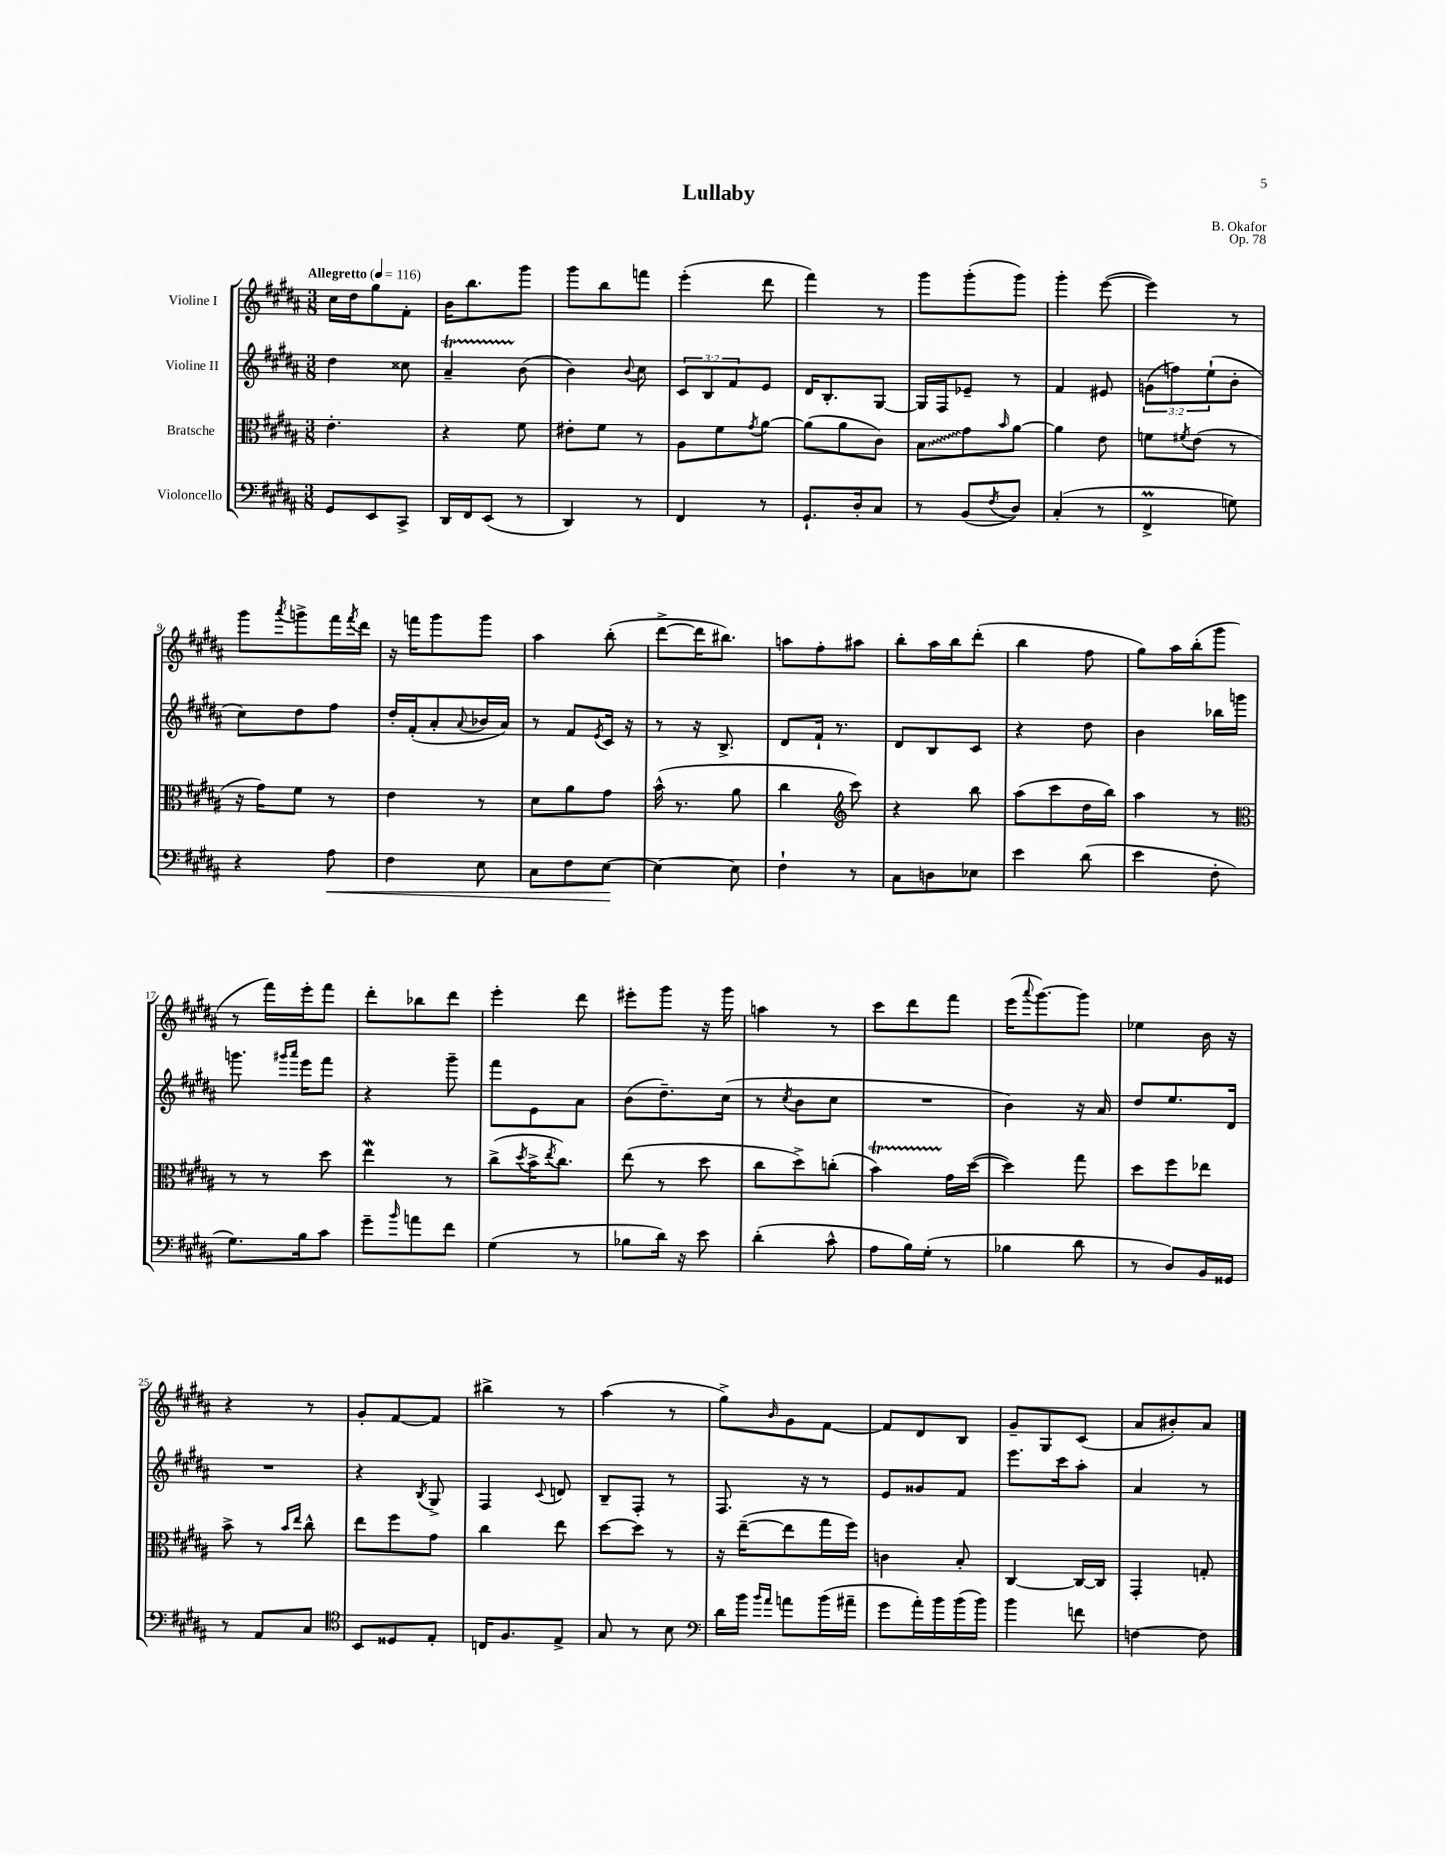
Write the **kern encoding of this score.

**kern	**kern	**kern	**kern
*staff4	*staff3	*staff2	*staff1
*clefF4	*clefC3	*clefG2	*clefG2
*k[f#c#g#d#a#]	*k[f#c#g#d#a#]	*k[f#c#g#d#a#]	*k[f#c#g#d#a#]
*M3/8	*M3/8	*M3/8	*M3/8
*MM116	*MM116	*MM116	*MM116
8GG#/L	4.e'\	4dd#\	16cc#\LL
.	.	.	16dd#\J
8EE/	.	.	8gg#\
8CC#^/J	.	8cc##\	8f#'\J
=	=	=	=
16DD#/LL	4r	4a#~/	16b\LK
16FF#/J	.	.	8.bb\
(8EE/J	.	.	.
8r	8f#\	(8b\	8ggg#\J
=	=	=	=
4DD#/)	8e#'\L	4b\)	8ggg#\L
.	8f#\J	.	8bb\
.	.	8qqb/	.
8r	8r	8cc#\	8fff\J
=	=	=	=
4FF#/	8A#\L	12c#/L	(4eee'\
.	.	12B/	.
.	8f#\	.	.
.	.	12f#/	.
.	8qg#/	.	.
8r	[8a#\J	8e/J	8ddd#\
=	=	=	=
8.GG#`/L	(8a#\]L	16d#/LK	4fff#\)
.	.	8.B'/	.
.	8a#\	.	.
16D#'/k	.	.	.
8C#/J	8c#\J)	[8G#/J	8r
=	=	=	=
8r	8B\L	16G#/]LL	8ggg#\L
.	.	16F#/J	.
(8BB/L	8g#\	8e-~/J	(8ggg#'\
8qF#/	16qqb/	.	.
8D#/J)	[8a#\J	8r	8ggg#\J)
=	=	=	=
(4C#'/	4a#\]	4f#/	4ggg#'\
8r	8e\	8e#/	([8eee\
=	=	=	=
4FF#^/	8f\L	(12g\L	4eee\])
.	.	12ff\)	.
.	8qf#/	.	.
.	(8e\J	.	.
.	.	(12ee`\	.
8G\)	8r	8b'\J	8r
=	=	=	=
4r	16r	8cc#\L)	8ggg#\L
.	16g#\LK)	.	.
.	.	.	8qaaa#/
.	8f#\J	8dd#\	8ggg^\
8A#\	8r	8ff#\J	16fff#\L
.	.	.	8qfff#/
.	.	.	16ddd#\JJ
=	=	=	=
4F#\	4e\	16dd#'/LL	16r
.	.	(16f#'/J	16fff\LK
.	.	8a#'/	8ggg#\
.	.	8qqa#/	.
8E\	8r	16b-/L	8ggg#\J
.	.	16a#/JJ)	.
=	=	=	=
8C#\L	8d#\L	8r	4aa#\
8F#\	8a#\	8f#/L	.
.	.	8qe/	.
[8E\J	8g#\J	16c#/Jk	(8bb'\
.	.	16r	.
=	=	=	=
4E\_	(16b^^\	8r	[8ddd#^\L
.	8.r	.	.
.	.	16r	16ddd#\]K
.	.	8.B^/	8.bb#\J)
8E\]	8a#\	.	.
=	=	=	=
4F#`\	4cc#\	8d#/L	8aa\L
.	.	16f#`/Jk	8ff#'\
.	.	8.r	.
*	*clefG2	*	*
8r	8ccc#\)	.	8aa#\J
=	=	=	=
8C#\L	4r	8d#/L	8bb'\L
8D\	.	8B/	16aa#\L
.	.	.	16bb\J
8E-\J	8bb\	8c#/J	(8ddd#'\J
=	=	=	=
4e\	(8aa#\L	4r	4bb\
.	8ccc#\	.	.
(8d#\	16dd#\L	8dd#\	8ff#\
.	16bb\JJ)	.	.
=	=	=	=
4e\	4aa#\	4b\	8gg#\L)
.	.	.	16aa#\L
.	.	.	(16bb'\J
8F#'\	8r	16bb-\LL	8ggg#\J
.	.	16ggg\JJ	.
=	=	=	=
*	*clefC3	*	*
8.G#\L)	8r	8.ggg\	8r
.	8r	.	16fff#\LL)
.	.	16qqggg#/LL	.
.	.	16qqaaa#/JJ	.
16B\k	.	16eee\LK	16eee'\J
8c#\J	8dd#\	8fff#\J	8fff#\J
=	=	=	=
8g#~\L	4ee\	4r	8ddd#'\L
16qqb/	.	.	.
8a\	.	.	8bb-\
8f#\J	8r	8ggg#~\	8ddd#\J
=	=	=	=
(4G#\	(8cc#^\L	8fff#\L	4eee'\
.	8qdd#/	.	.
.	16b^\K	8e\	.
.	8qee/	.	.
.	8.cc#\J)	.	.
8r	.	8a#\J	8ddd#\
=	=	=	=
8B-\L	(8ee\	(8b\L	8eee#'\L
16d#\Jk)	8r	8.dd#~\)	8ggg#\J
16r	.	.	.
8e\	8dd#\	.	16r
.	.	(16cc#\Jk	16ggg#\
=	=	=	=
(4d#'\	8cc#\L	8r	4aa\
.	.	8qcc#/	.
.	8dd#^\)	8b\L	.
8c#^^\	(8cc'\J	8cc#\J	8r
=	=	=	=
8A#\L	4b\)	4.r	8ccc#\L
16B\L)	.	.	8ddd#\
(16G#'\JJ	.	.	.
8r	16g#\LL	.	8fff#\J
.	([16dd#\JJ	.	.
=	=	=	=
4B-\	4dd#\])	4b\)	(16eee\LK
.	.	.	8qqaaa#/
.	.	.	[8.ggg#\)
8d#\	8gg#\	16r	8ggg#\]J
.	.	16a#/	.
=	=	=	=
8r	8dd#\L	8dd#/L	4ee-\
8D#/L)	8ff#\	8.ee/	.
16BB/L	8ee-\J	.	16b\
16GG##/JJ	.	16d#/Jk	16r
=	=	=	=
8r	8b^\	4.r	4r
8AA#/L	8r	.	.
.	16qqb/LL	.	.
.	16qqee/JJ	.	.
8C#/J	8cc#^^\	.	8r
=	=	=	=
*clefC4	*	*	*
8BB/L	8ee\L	4r	8g#'/L
8D##/	8ff#\	.	[8f#/
.	.	8qB/	.
8E'/J	8g#\J	8G#^/	8f#/]J
=	=	=	=
16C/LK	4cc#\	4F#/	4bb#^\
8.F#/	.	.	.
.	.	8qqc#/	.
8E^/J	8ee\	8d/	8r
=	=	=	=
8G#/	[8dd#\L	8B~/L	(4aa#\
8r	8dd#\]J	8F#'/J	.
8B\	8r	8r	8r
=	=	=	=
*clefF4	*	*	*
16d#\LL	16r	8.F#/	8gg#^\L)
16b\JJ	([16ee~\LK	.	.
16qqb/LL	.	.	.
16qqa#/JJ	.	.	16qqb/
8a\L	8ee\]	.	8g#\
.	.	16r	.
(16b\L	16gg#\L	8r	[8f#\J
16a#~\JJ	16ff#\JJ)	.	.
=	=	=	=
8g#\L	4c\	8e/L	8f#/]L
16a#'\L)	.	8g##/	8d#/
16b\	.	.	.
(16b\	8B'/	8f#/J	8B/J
16b\JJ)	.	.	.
=	=	=	=
4b\	[4C#/	8.eee\L	8g#~/L
.	.	.	8G#/
.	.	16ccc#\k	.
8f\	16C#/_LL	8aa#'\J	(8c#/J
.	16C#/]JJ	.	.
=	=	=	=
[4F\	4GG#'/	4a#/	8a#/L
.	.	.	8b#'/)
8F\]	8G'/	8r	8a#/J
==	==	==	==
*-	*-	*-	*-
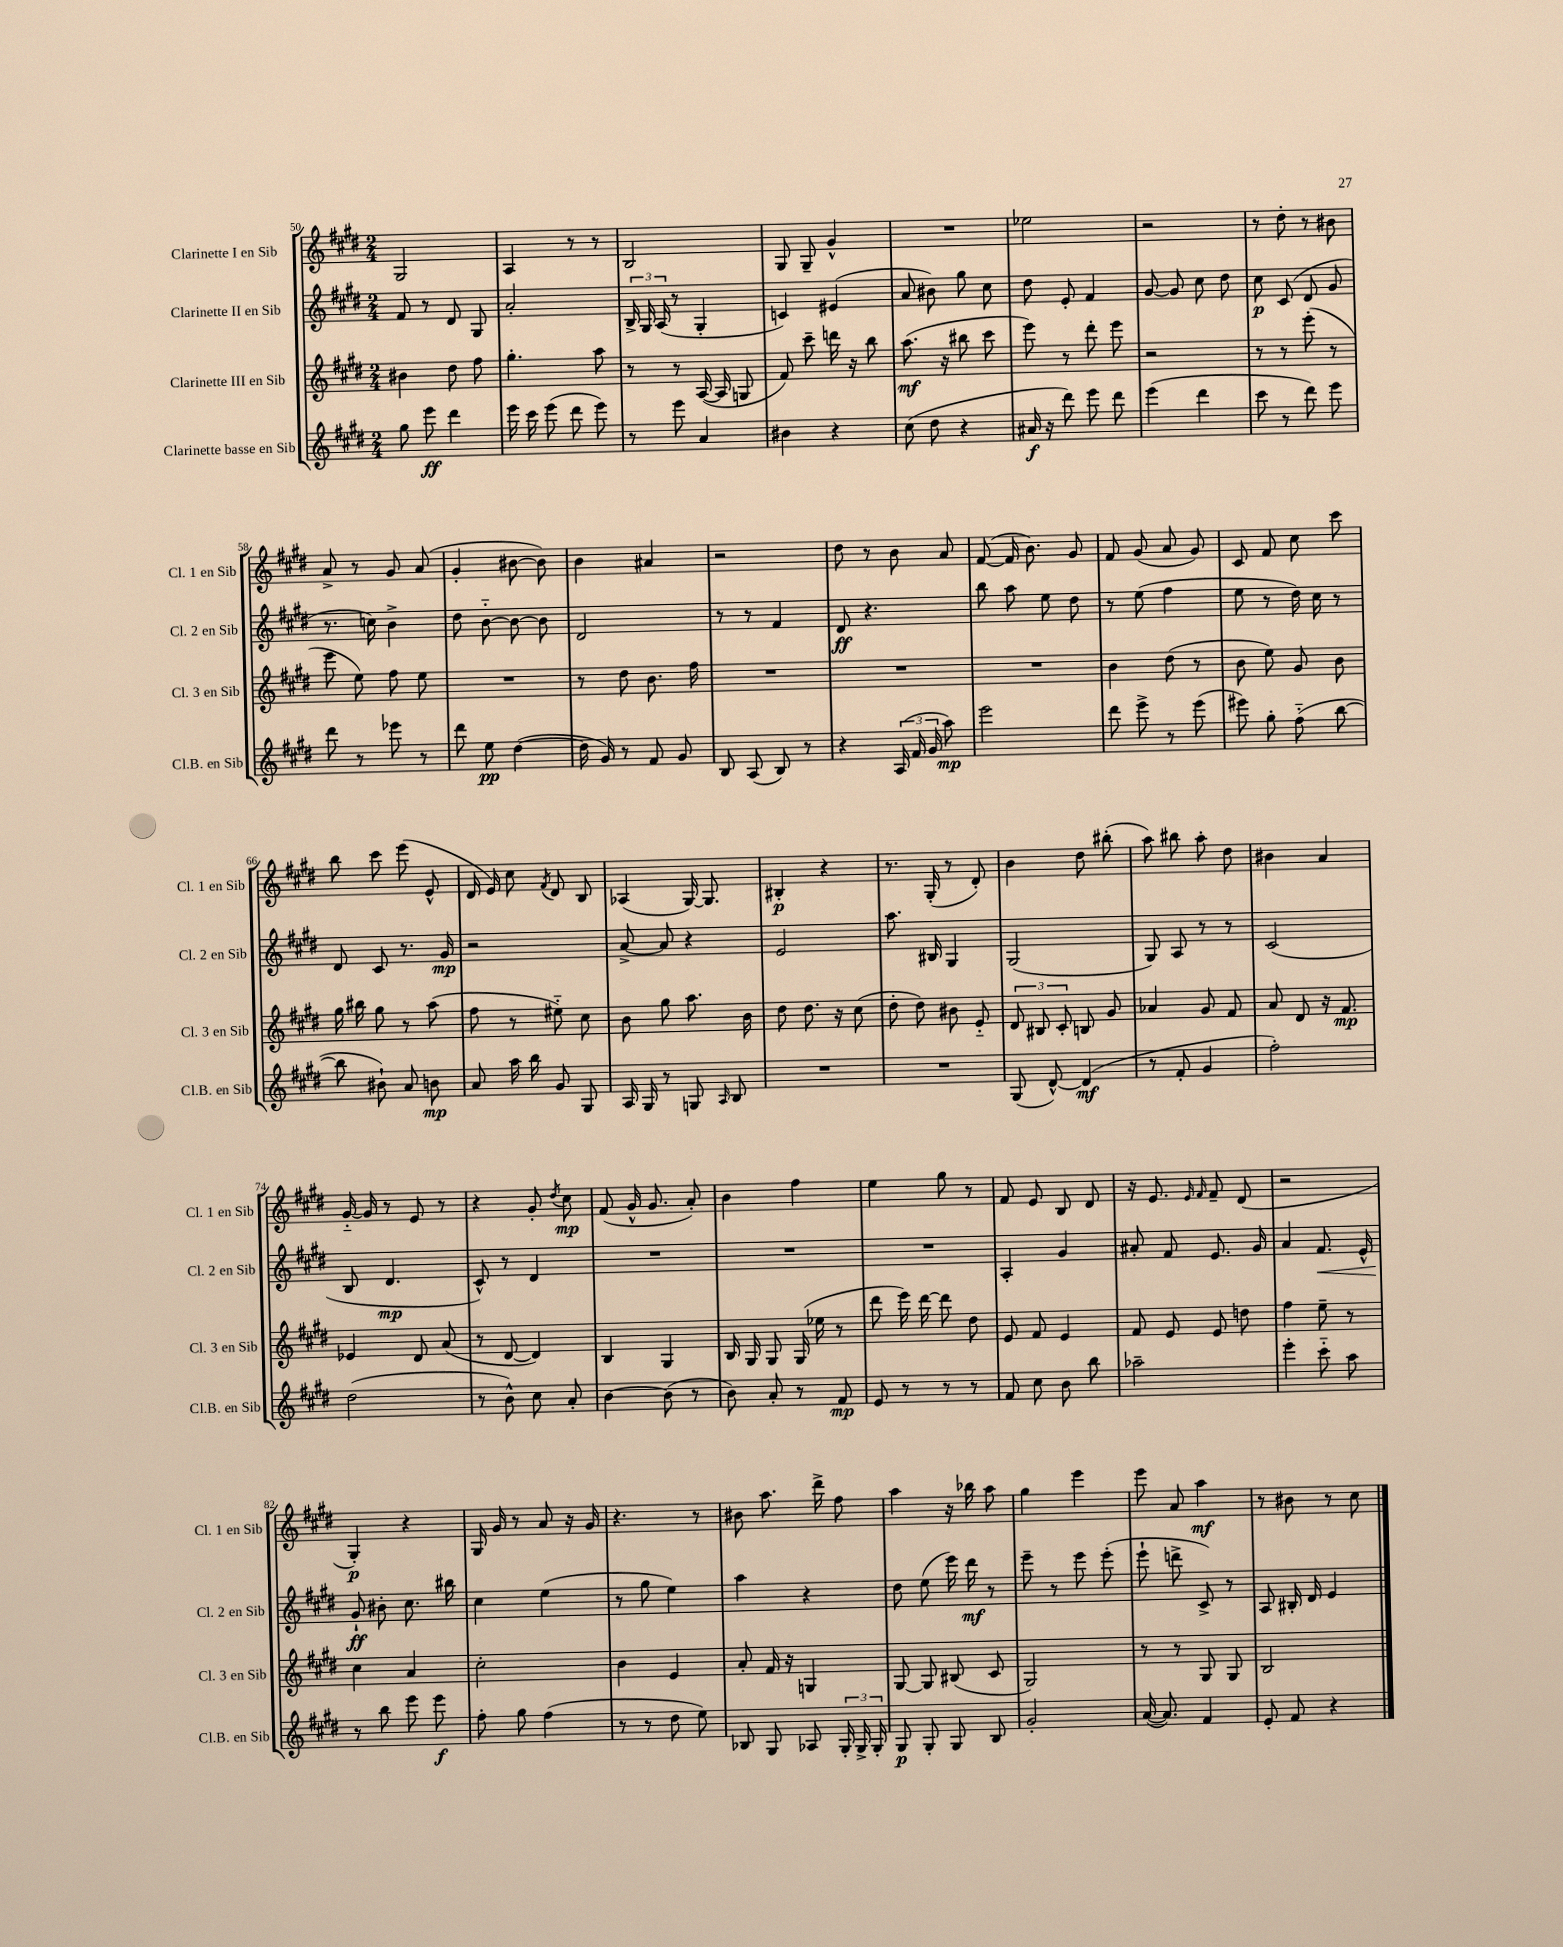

____________

> WORK REQUIRED
Which lines of the listing above contain the string "kern"? Copy each of those lines in full.

> EXERCISE SOLUTION
Write the **kern encoding of this score.
**kern	**kern	**kern	**kern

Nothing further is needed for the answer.